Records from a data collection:
━━━━━━━━━━━━━━━━
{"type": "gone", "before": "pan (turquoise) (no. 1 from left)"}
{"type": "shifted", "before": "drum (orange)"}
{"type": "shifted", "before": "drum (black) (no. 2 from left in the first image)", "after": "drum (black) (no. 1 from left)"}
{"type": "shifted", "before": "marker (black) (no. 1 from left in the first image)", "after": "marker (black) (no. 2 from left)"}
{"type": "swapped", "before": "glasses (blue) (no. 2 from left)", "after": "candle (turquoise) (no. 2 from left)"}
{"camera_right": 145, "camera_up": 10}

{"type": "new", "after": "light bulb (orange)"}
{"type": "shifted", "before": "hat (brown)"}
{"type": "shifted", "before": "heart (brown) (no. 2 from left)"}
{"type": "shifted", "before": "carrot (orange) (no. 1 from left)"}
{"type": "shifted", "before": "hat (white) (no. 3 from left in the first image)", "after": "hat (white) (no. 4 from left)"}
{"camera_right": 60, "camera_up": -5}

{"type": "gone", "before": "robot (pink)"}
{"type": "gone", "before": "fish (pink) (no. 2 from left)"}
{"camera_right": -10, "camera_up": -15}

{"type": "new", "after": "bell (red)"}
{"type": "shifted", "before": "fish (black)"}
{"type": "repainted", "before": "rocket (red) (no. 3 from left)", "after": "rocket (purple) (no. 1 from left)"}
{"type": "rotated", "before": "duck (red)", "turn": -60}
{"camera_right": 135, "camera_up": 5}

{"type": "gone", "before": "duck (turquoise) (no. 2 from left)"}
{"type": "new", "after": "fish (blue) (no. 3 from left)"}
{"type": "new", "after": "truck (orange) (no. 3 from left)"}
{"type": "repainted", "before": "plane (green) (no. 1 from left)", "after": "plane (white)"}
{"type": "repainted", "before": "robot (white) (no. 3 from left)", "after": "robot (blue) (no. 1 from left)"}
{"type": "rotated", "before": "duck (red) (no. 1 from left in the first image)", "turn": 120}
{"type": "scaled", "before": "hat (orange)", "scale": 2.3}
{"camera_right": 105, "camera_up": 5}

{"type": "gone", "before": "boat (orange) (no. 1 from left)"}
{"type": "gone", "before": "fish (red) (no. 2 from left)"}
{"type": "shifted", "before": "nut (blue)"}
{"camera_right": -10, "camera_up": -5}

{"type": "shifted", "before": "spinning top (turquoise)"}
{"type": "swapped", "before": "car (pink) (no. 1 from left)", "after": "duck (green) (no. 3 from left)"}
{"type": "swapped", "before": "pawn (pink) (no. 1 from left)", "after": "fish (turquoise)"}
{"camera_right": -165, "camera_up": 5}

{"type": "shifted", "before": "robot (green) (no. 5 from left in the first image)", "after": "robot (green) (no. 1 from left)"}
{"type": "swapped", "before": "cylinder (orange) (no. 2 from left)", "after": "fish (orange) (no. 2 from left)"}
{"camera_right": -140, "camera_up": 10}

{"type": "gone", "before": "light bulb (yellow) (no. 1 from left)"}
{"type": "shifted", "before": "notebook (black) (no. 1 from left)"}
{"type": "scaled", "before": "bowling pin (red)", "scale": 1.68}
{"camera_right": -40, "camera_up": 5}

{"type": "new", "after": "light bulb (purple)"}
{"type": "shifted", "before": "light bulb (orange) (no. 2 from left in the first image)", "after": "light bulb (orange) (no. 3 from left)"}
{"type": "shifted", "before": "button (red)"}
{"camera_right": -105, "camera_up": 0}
━━━━━━━━━━━━━━━━
What you will do: The records above are to be repeated in full, word for word.

Answer box:
{"type": "gone", "before": "pan (turquoise) (no. 1 from left)"}
{"type": "shifted", "before": "drum (orange)"}
{"type": "shifted", "before": "drum (black) (no. 2 from left in the first image)", "after": "drum (black) (no. 1 from left)"}
{"type": "shifted", "before": "marker (black) (no. 1 from left in the first image)", "after": "marker (black) (no. 2 from left)"}
{"type": "swapped", "before": "glasses (blue) (no. 2 from left)", "after": "candle (turquoise) (no. 2 from left)"}
{"camera_right": 145, "camera_up": 10}

{"type": "new", "after": "light bulb (orange)"}
{"type": "shifted", "before": "hat (brown)"}
{"type": "shifted", "before": "heart (brown) (no. 2 from left)"}
{"type": "shifted", "before": "carrot (orange) (no. 1 from left)"}
{"type": "shifted", "before": "hat (white) (no. 3 from left in the first image)", "after": "hat (white) (no. 4 from left)"}
{"camera_right": 60, "camera_up": -5}

{"type": "gone", "before": "robot (pink)"}
{"type": "gone", "before": "fish (pink) (no. 2 from left)"}
{"camera_right": -10, "camera_up": -15}

{"type": "new", "after": "bell (red)"}
{"type": "shifted", "before": "fish (black)"}
{"type": "repainted", "before": "rocket (red) (no. 3 from left)", "after": "rocket (purple) (no. 1 from left)"}
{"type": "rotated", "before": "duck (red)", "turn": -60}
{"camera_right": 135, "camera_up": 5}

{"type": "gone", "before": "duck (turquoise) (no. 2 from left)"}
{"type": "new", "after": "fish (blue) (no. 3 from left)"}
{"type": "new", "after": "truck (orange) (no. 3 from left)"}
{"type": "repainted", "before": "plane (green) (no. 1 from left)", "after": "plane (white)"}
{"type": "repainted", "before": "robot (white) (no. 3 from left)", "after": "robot (blue) (no. 1 from left)"}
{"type": "rotated", "before": "duck (red) (no. 1 from left in the first image)", "turn": 120}
{"type": "scaled", "before": "hat (orange)", "scale": 2.3}
{"camera_right": 105, "camera_up": 5}

{"type": "gone", "before": "boat (orange) (no. 1 from left)"}
{"type": "gone", "before": "fish (red) (no. 2 from left)"}
{"type": "shifted", "before": "nut (blue)"}
{"camera_right": -10, "camera_up": -5}

{"type": "shifted", "before": "spinning top (turquoise)"}
{"type": "swapped", "before": "car (pink) (no. 1 from left)", "after": "duck (green) (no. 3 from left)"}
{"type": "swapped", "before": "pawn (pink) (no. 1 from left)", "after": "fish (turquoise)"}
{"camera_right": -165, "camera_up": 5}

{"type": "shifted", "before": "robot (green) (no. 5 from left in the first image)", "after": "robot (green) (no. 1 from left)"}
{"type": "swapped", "before": "cylinder (orange) (no. 2 from left)", "after": "fish (orange) (no. 2 from left)"}
{"camera_right": -140, "camera_up": 10}

{"type": "gone", "before": "light bulb (yellow) (no. 1 from left)"}
{"type": "shifted", "before": "notebook (black) (no. 1 from left)"}
{"type": "scaled", "before": "bowling pin (red)", "scale": 1.68}
{"camera_right": -40, "camera_up": 5}

{"type": "new", "after": "light bulb (purple)"}
{"type": "shifted", "before": "light bulb (orange) (no. 2 from left in the first image)", "after": "light bulb (orange) (no. 3 from left)"}
{"type": "shifted", "before": "button (red)"}
{"camera_right": -105, "camera_up": 0}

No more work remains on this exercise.